======== COLLECTED MATERIAL

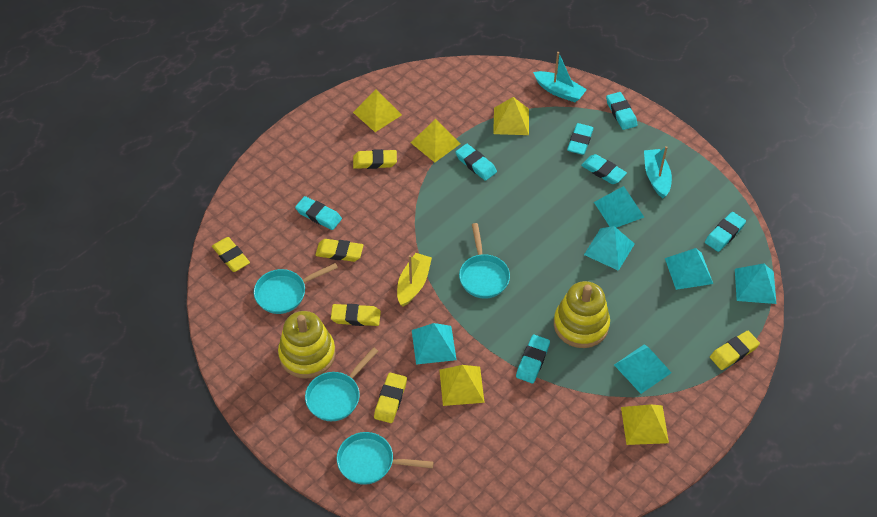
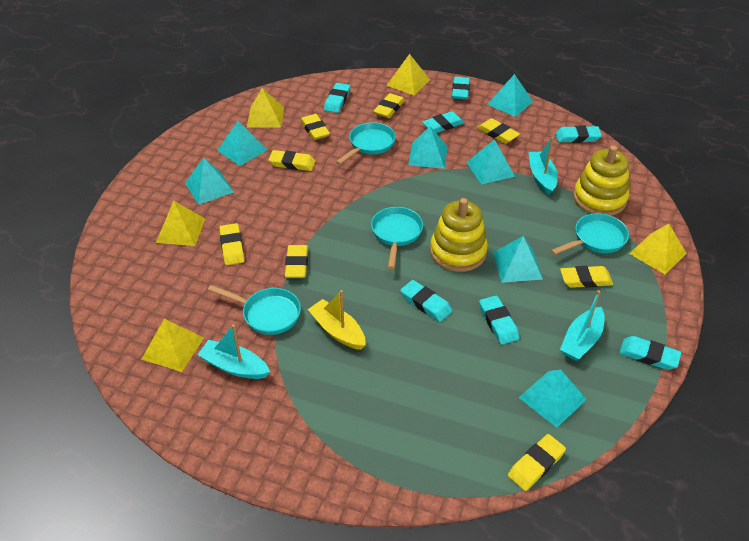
turquoise boat: 2 -> 3
turquoise pyramid: 6 -> 7
yellow eraser: 6 -> 8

================

TASK STATEMENT = Write out everything in the data word for word. Omit each picture.

WRITTEN ANSWER =
turquoise boat: 2 -> 3
turquoise pyramid: 6 -> 7
yellow eraser: 6 -> 8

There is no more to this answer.